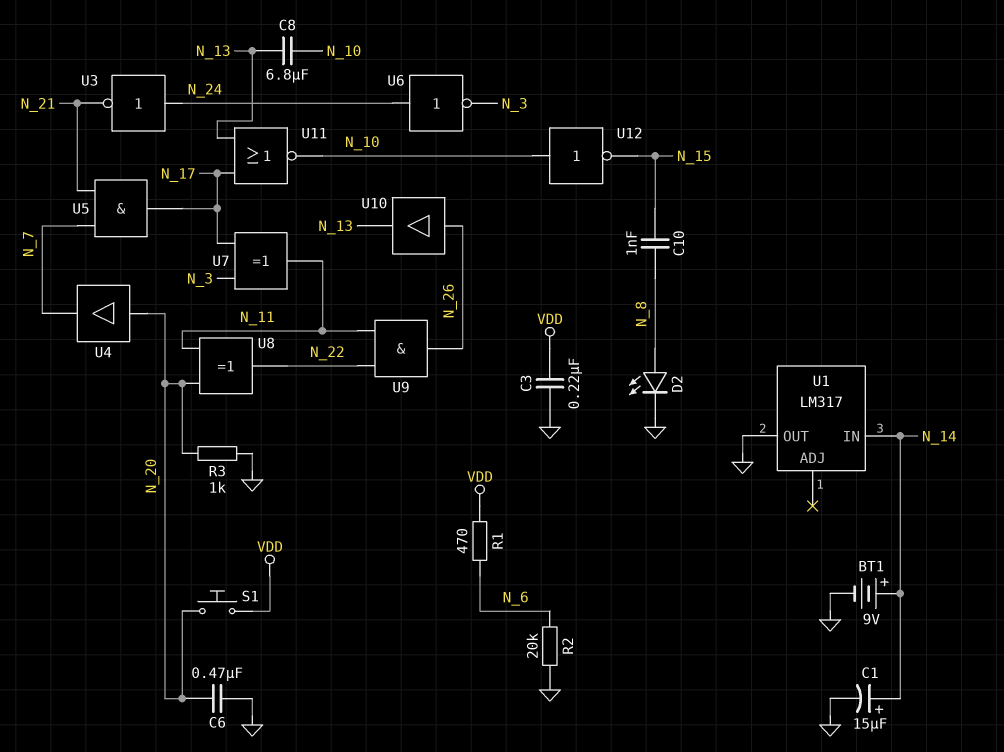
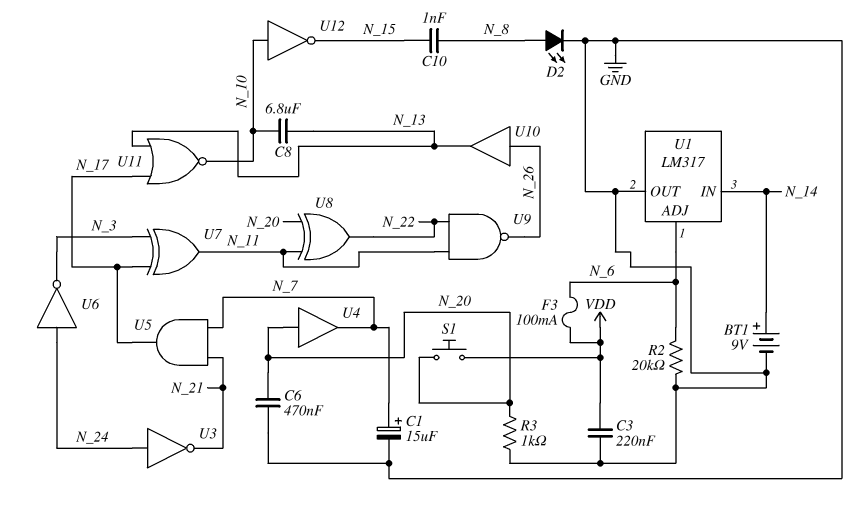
C1: 15uF (plus N_14, minus GND) -> 15uF (plus N_7, minus GND)
F3: none -> 100mA (N_6, VDD)
R1: 470 (N_6, VDD) -> none
U1 pin ADJ: none -> N_6
U9: AND (in N_11, in N_22, out N_26) -> NAND (in N_11, in N_22, out N_26)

· · ·

Provide the number of lines in the entries that include "none", and no other text.

3